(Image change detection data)
+-------+

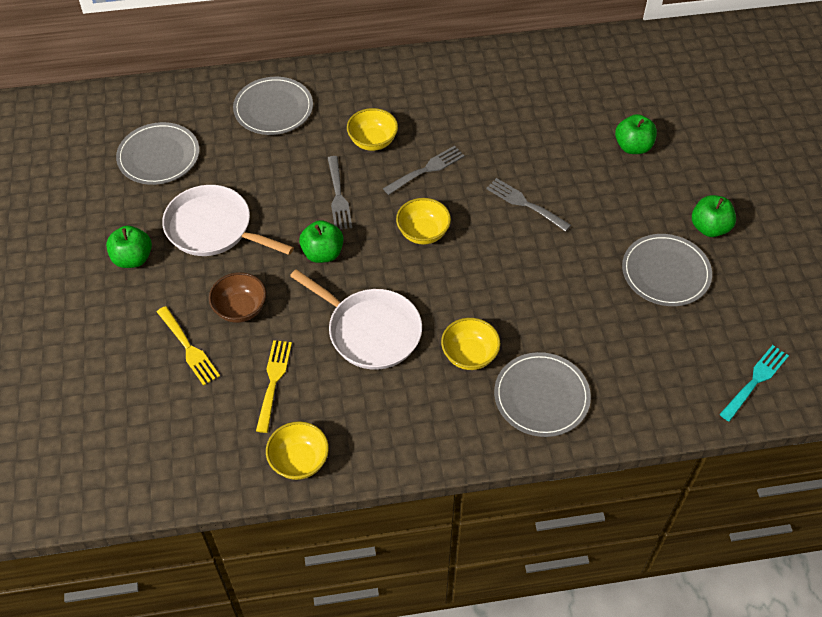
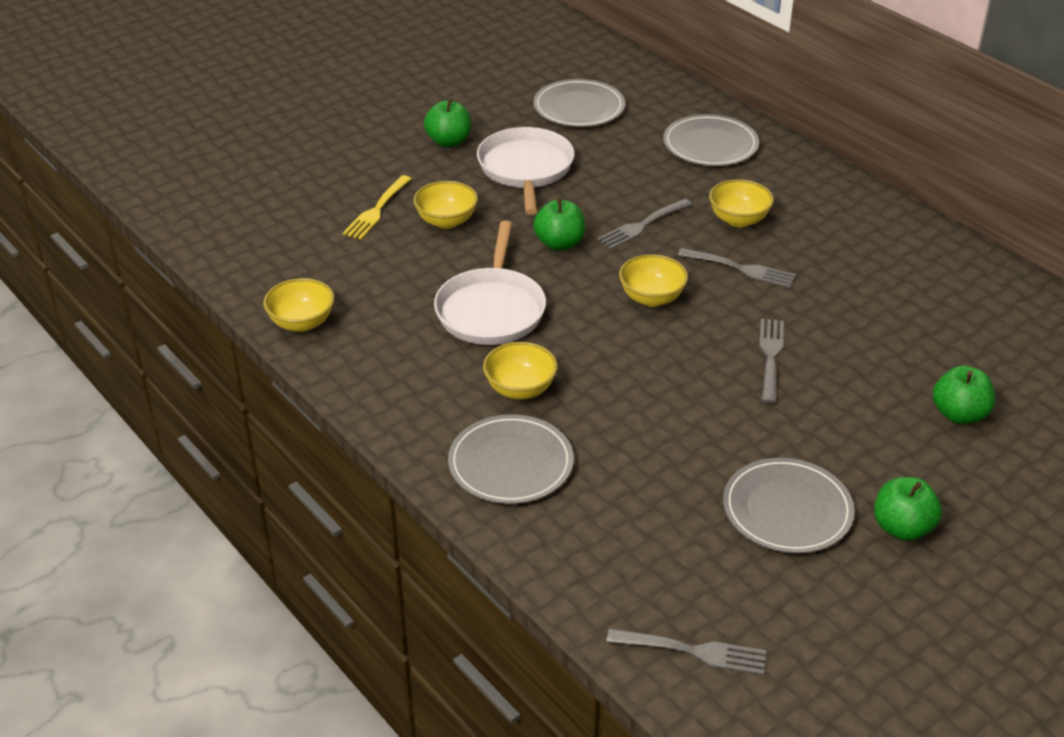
camera: 60 degrees right, 15 degrees down
(240, 309) = (446, 221): brown bowl -> yellow bowl
(273, 382) = (379, 273): yellow fork -> none
(755, 381) = (693, 651): turquoise fork -> grey fork

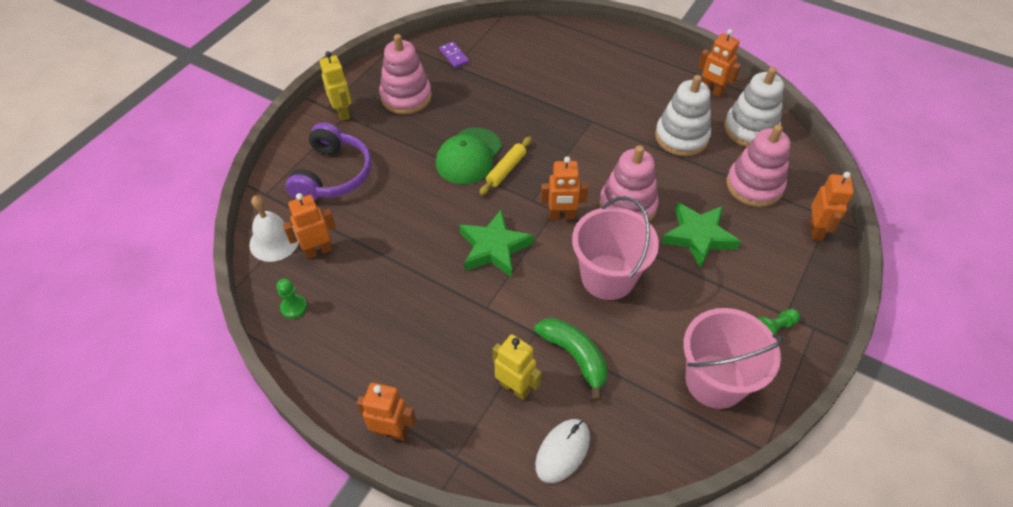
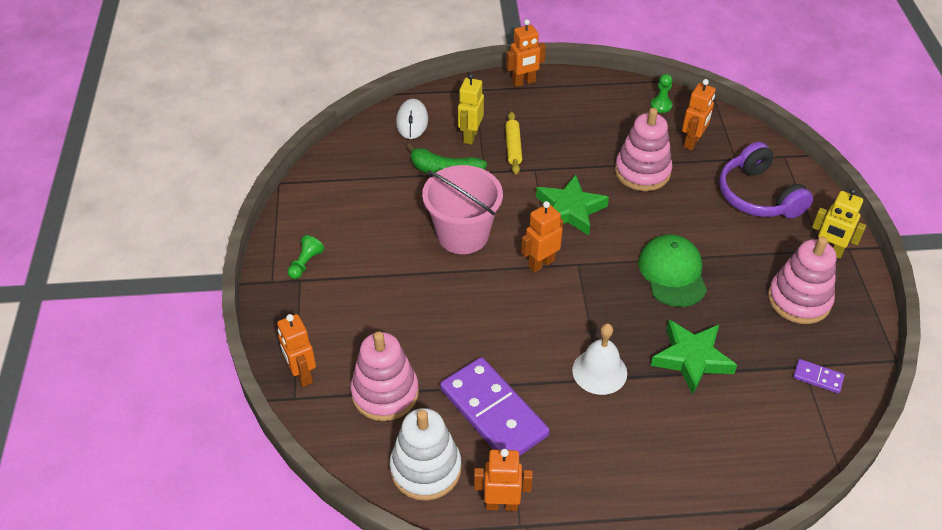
camera: 145 degrees right, 5 degrees down
(274, 241) = (730, 132): white bell -> white bell (599, 371)
(506, 169) = (627, 278): yellow rolling pin -> yellow rolling pin (513, 147)
(515, 387) = (470, 136): yellow robot -> yellow robot turned 105 degrees clockwise
(627, 206) = (492, 303): pink stacking toy -> pink stacking toy (642, 172)
(681, 137) = (493, 412): white stacking toy -> purple domino
(698, 236) = (409, 308): green star -> green star (692, 359)
(715, 381) = (334, 205): pink bucket -> none

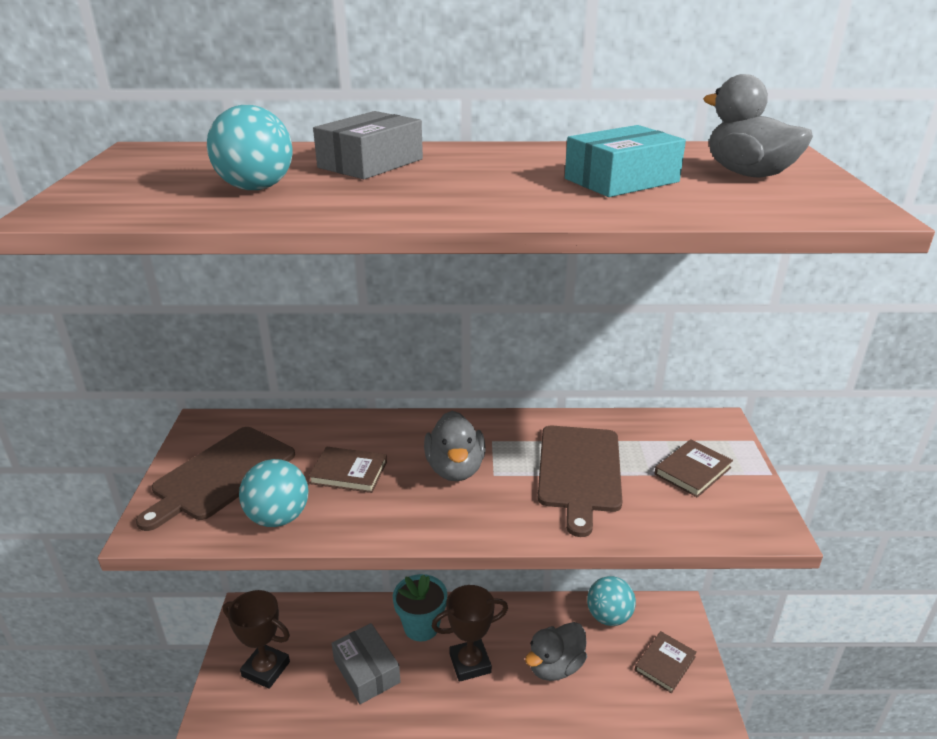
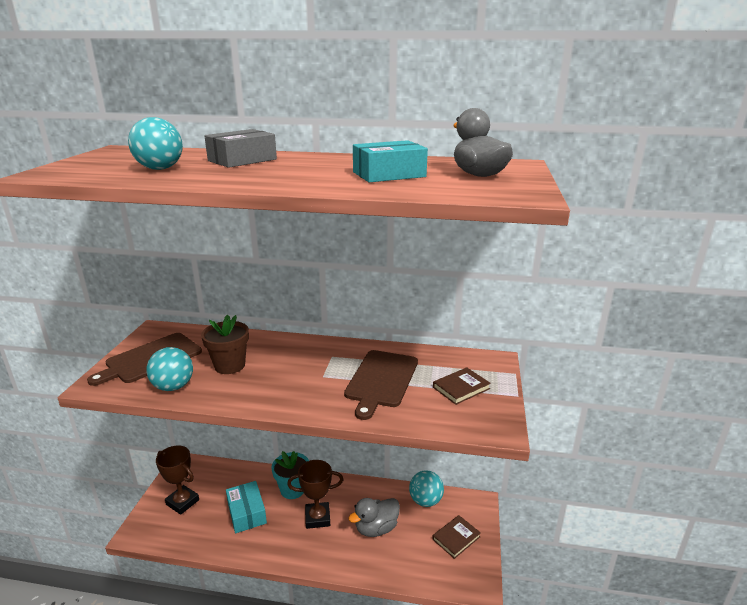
camera: 10 degrees right, 5 degrees down
(349, 472) = (229, 365): brown book -> brown flower pot
(366, 671) = (247, 513): grey box -> turquoise box
(455, 469) = (299, 370): grey duck -> none

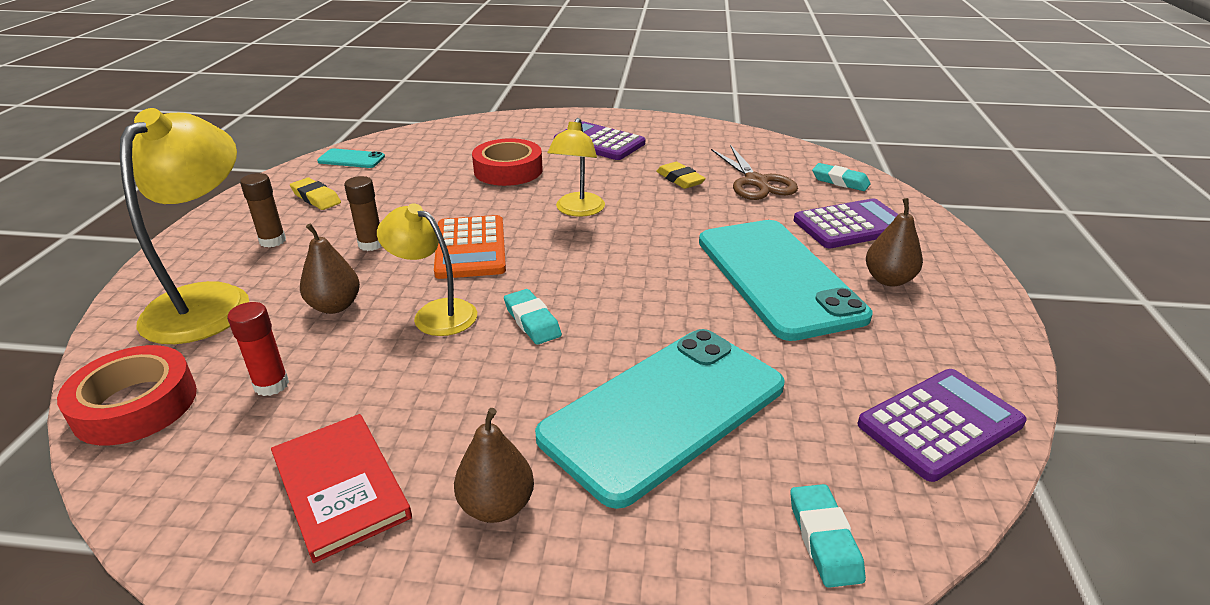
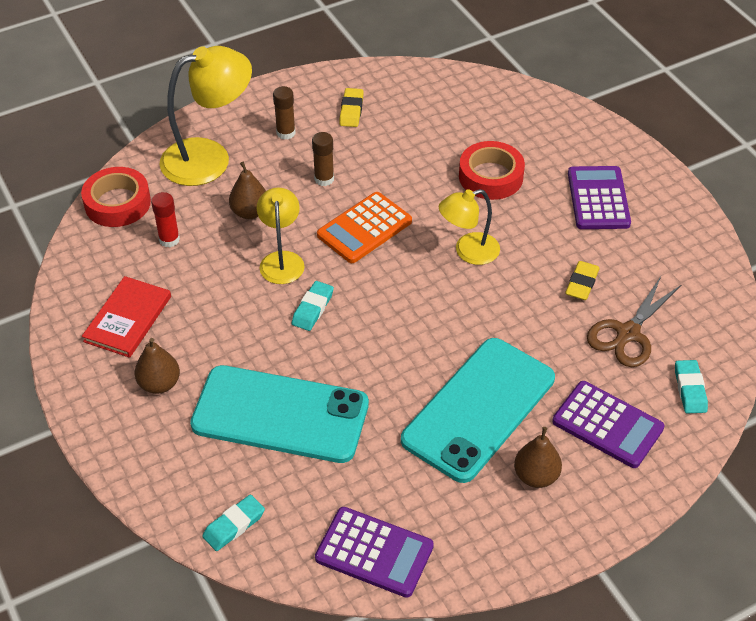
camera: 55 degrees right, 15 degrees up
(351, 159) = (419, 84): turquoise phone -> none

+-------+

### WHAT THIS TASK INVOLVES
Which lines of the entries contain "down"? Count them and write only the number.

### EXPECTED ANSWER
3